» **Required work**:
Your task is to copy all of the data exactly.

» **Source data**:
━━━━
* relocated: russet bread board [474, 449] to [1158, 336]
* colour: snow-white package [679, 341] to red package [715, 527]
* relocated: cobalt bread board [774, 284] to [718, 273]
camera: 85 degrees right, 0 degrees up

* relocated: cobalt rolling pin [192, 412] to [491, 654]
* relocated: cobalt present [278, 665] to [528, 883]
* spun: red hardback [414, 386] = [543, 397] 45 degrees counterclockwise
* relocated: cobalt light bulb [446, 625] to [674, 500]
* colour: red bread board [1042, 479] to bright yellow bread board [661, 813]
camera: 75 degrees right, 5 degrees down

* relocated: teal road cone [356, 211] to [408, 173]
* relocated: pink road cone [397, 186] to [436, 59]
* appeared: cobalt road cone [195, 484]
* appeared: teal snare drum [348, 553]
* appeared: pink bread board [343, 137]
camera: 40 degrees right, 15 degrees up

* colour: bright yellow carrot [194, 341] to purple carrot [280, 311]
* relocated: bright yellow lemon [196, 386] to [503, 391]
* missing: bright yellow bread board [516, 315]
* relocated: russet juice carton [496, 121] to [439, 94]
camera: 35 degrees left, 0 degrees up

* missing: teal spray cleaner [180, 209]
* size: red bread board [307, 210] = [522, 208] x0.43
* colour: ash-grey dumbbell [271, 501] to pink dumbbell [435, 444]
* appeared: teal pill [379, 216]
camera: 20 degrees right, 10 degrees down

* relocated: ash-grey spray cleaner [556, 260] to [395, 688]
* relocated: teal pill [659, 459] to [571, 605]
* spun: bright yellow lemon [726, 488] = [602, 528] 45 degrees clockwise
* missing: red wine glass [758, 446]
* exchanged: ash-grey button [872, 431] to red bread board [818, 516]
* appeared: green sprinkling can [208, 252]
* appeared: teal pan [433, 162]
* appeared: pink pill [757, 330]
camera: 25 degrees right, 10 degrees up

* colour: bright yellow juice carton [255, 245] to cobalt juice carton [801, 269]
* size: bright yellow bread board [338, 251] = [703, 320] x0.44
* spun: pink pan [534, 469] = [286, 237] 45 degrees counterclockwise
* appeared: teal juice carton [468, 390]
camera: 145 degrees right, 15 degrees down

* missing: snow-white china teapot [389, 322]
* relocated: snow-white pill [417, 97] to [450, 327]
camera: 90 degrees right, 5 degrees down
━━━━
» **Solution to the problem**:
* relocated: russet bread board [474, 449] to [1158, 336]
* colour: snow-white package [679, 341] to red package [715, 527]
* relocated: cobalt bread board [774, 284] to [718, 273]
camera: 85 degrees right, 0 degrees up

* relocated: cobalt rolling pin [192, 412] to [491, 654]
* relocated: cobalt present [278, 665] to [528, 883]
* spun: red hardback [414, 386] = [543, 397] 45 degrees counterclockwise
* relocated: cobalt light bulb [446, 625] to [674, 500]
* colour: red bread board [1042, 479] to bright yellow bread board [661, 813]
camera: 75 degrees right, 5 degrees down

* relocated: teal road cone [356, 211] to [408, 173]
* relocated: pink road cone [397, 186] to [436, 59]
* appeared: cobalt road cone [195, 484]
* appeared: teal snare drum [348, 553]
* appeared: pink bread board [343, 137]
camera: 40 degrees right, 15 degrees up

* colour: bright yellow carrot [194, 341] to purple carrot [280, 311]
* relocated: bright yellow lemon [196, 386] to [503, 391]
* missing: bright yellow bread board [516, 315]
* relocated: russet juice carton [496, 121] to [439, 94]
camera: 35 degrees left, 0 degrees up

* missing: teal spray cleaner [180, 209]
* size: red bread board [307, 210] = [522, 208] x0.43
* colour: ash-grey dumbbell [271, 501] to pink dumbbell [435, 444]
* appeared: teal pill [379, 216]
camera: 20 degrees right, 10 degrees down

* relocated: ash-grey spray cleaner [556, 260] to [395, 688]
* relocated: teal pill [659, 459] to [571, 605]
* spun: bright yellow lemon [726, 488] = [602, 528] 45 degrees clockwise
* missing: red wine glass [758, 446]
* exchanged: ash-grey button [872, 431] to red bread board [818, 516]
* appeared: green sprinkling can [208, 252]
* appeared: teal pan [433, 162]
* appeared: pink pill [757, 330]
camera: 25 degrees right, 10 degrees up

* colour: bright yellow juice carton [255, 245] to cobalt juice carton [801, 269]
* size: bright yellow bread board [338, 251] = [703, 320] x0.44
* spun: pink pan [534, 469] = [286, 237] 45 degrees counterclockwise
* appeared: teal juice carton [468, 390]
camera: 145 degrees right, 15 degrees down

* missing: snow-white china teapot [389, 322]
* relocated: snow-white pill [417, 97] to [450, 327]
camera: 90 degrees right, 5 degrees down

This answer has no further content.